Aim of the task ▸ Write the entries out exactly. Any images they hold stay out of the copy.

Dataset entries ▸

________________

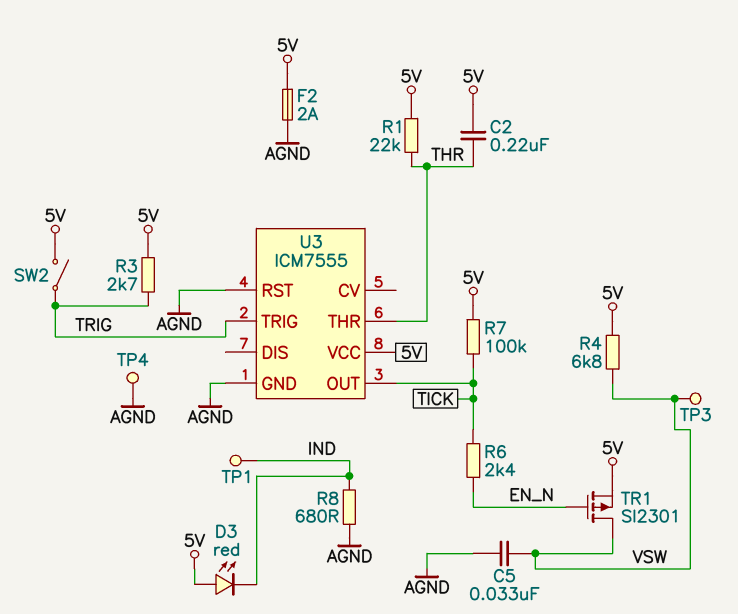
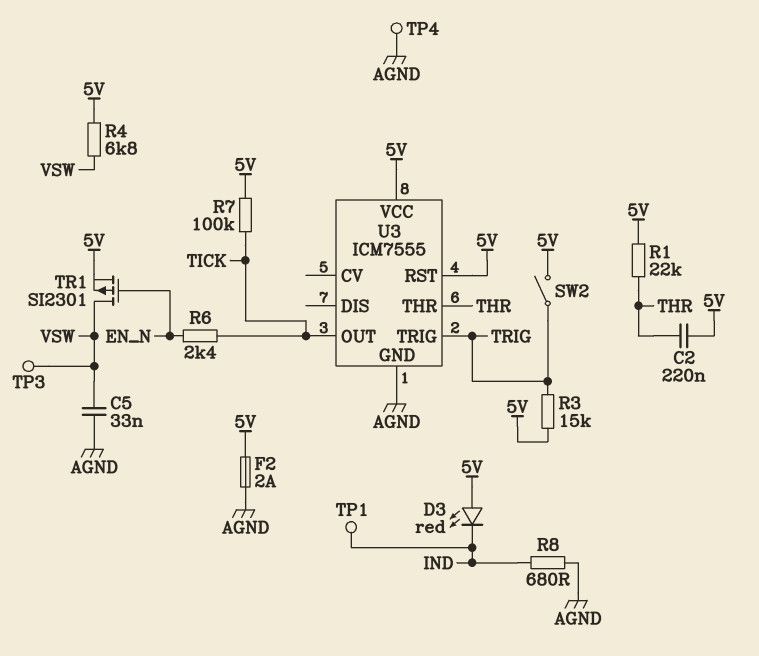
R3: 2.7k (5V, TRIG) -> 15k (5V, TRIG)
U3 pin RST: AGND -> 5V

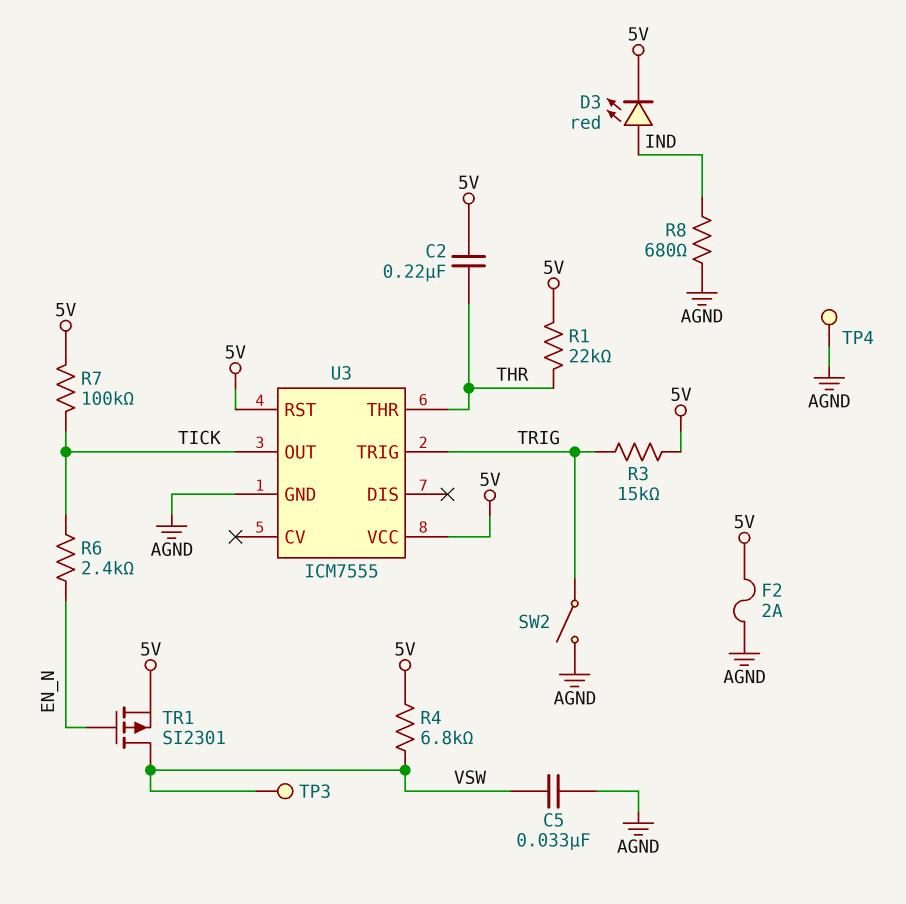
D3: LED red (A 5V, K IND) -> LED red (A IND, K 5V)
SW2: switch (5V, TRIG) -> switch (AGND, TRIG)
TP1: test point (IND) -> none

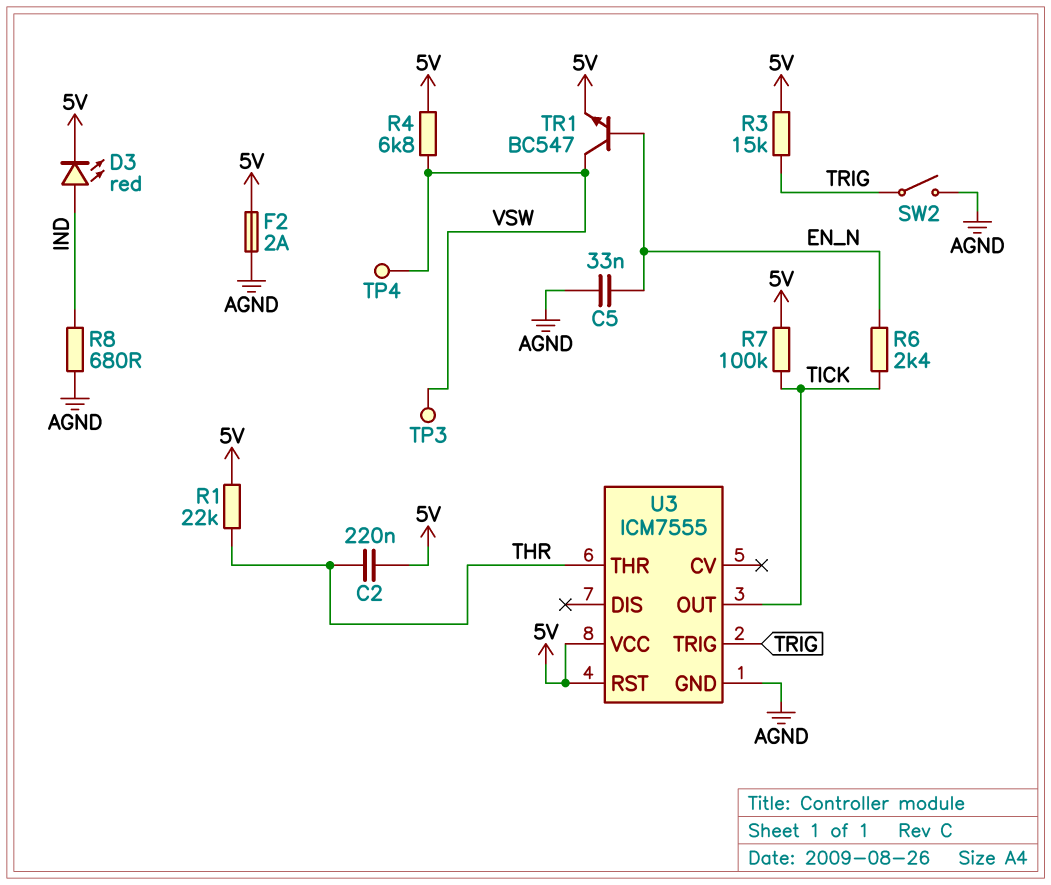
C5: 33nF (AGND, VSW) -> 33nF (AGND, EN_N)
TP4: test point (AGND) -> test point (VSW)
TR1: PMOS SI2301 (G EN_N, D VSW, S 5V) -> NPN BC547 (B EN_N, C VSW, E 5V)

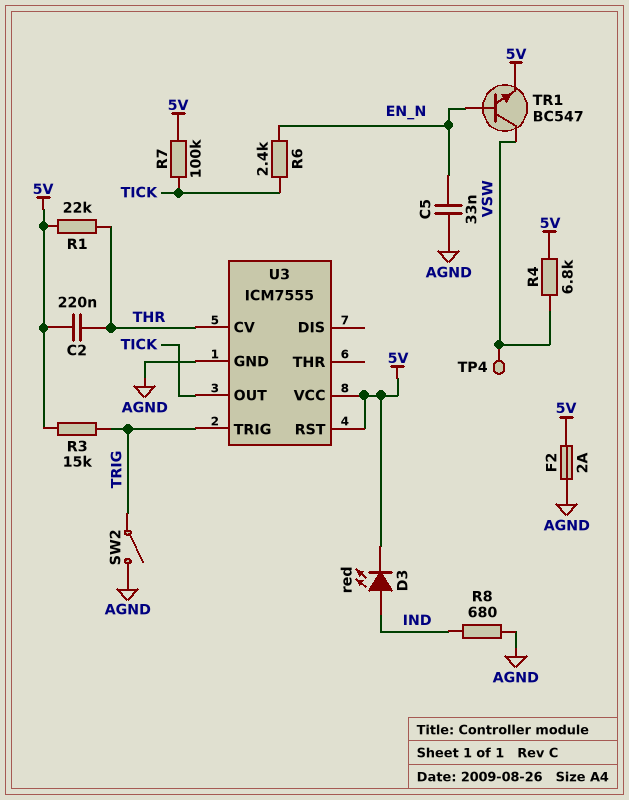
TP3: test point (VSW) -> none
U3 pin CV: none -> THR
U3 pin THR: THR -> none

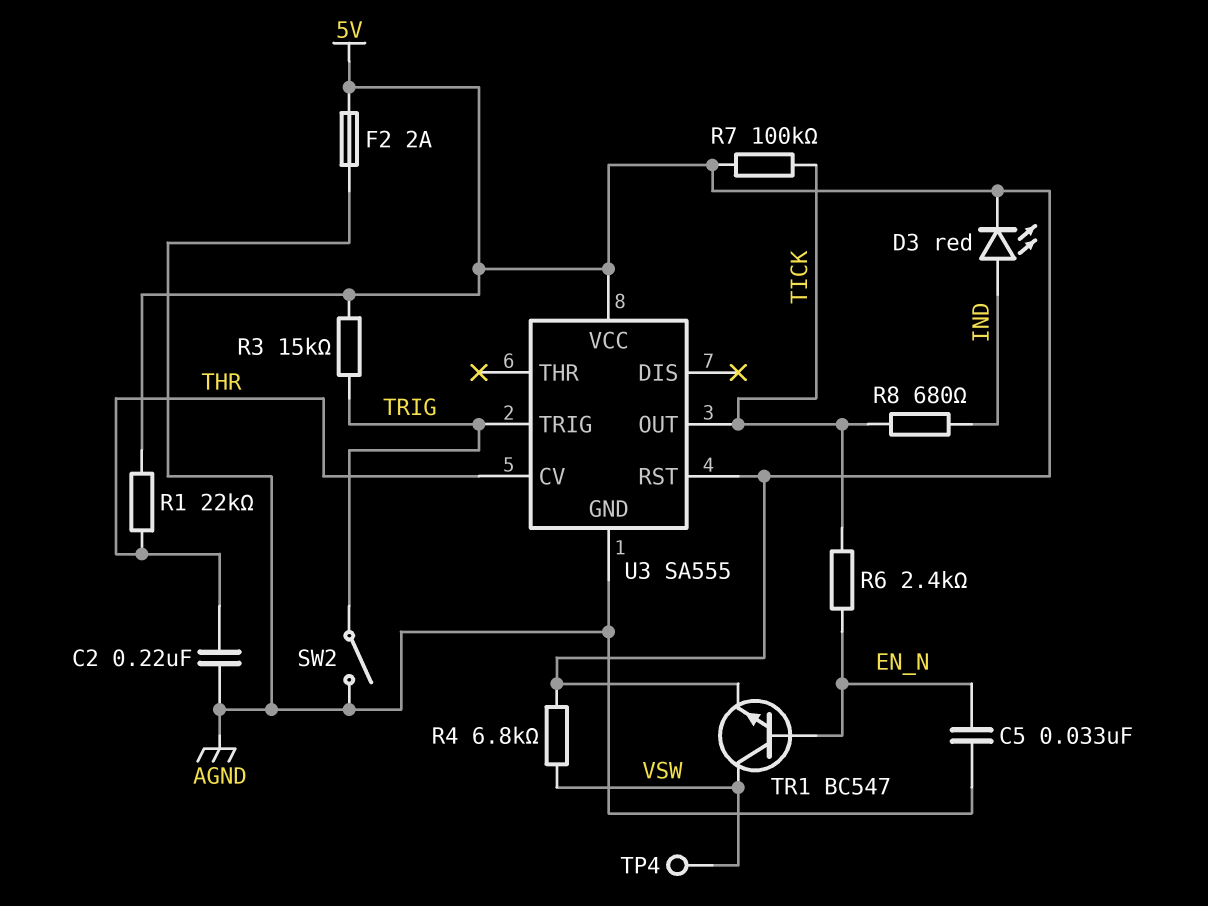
C2: 220nF (5V, THR) -> 220nF (AGND, THR)
R8: 680 (AGND, IND) -> 680 (IND, TICK)
U3: ICM7555 -> SA555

________________

Expected answer ▸
R3: 2.7k (5V, TRIG) -> 15k (5V, TRIG)
U3 pin RST: AGND -> 5V

D3: LED red (A 5V, K IND) -> LED red (A IND, K 5V)
SW2: switch (5V, TRIG) -> switch (AGND, TRIG)
TP1: test point (IND) -> none

C5: 33nF (AGND, VSW) -> 33nF (AGND, EN_N)
TP4: test point (AGND) -> test point (VSW)
TR1: PMOS SI2301 (G EN_N, D VSW, S 5V) -> NPN BC547 (B EN_N, C VSW, E 5V)

TP3: test point (VSW) -> none
U3 pin CV: none -> THR
U3 pin THR: THR -> none

C2: 220nF (5V, THR) -> 220nF (AGND, THR)
R8: 680 (AGND, IND) -> 680 (IND, TICK)
U3: ICM7555 -> SA555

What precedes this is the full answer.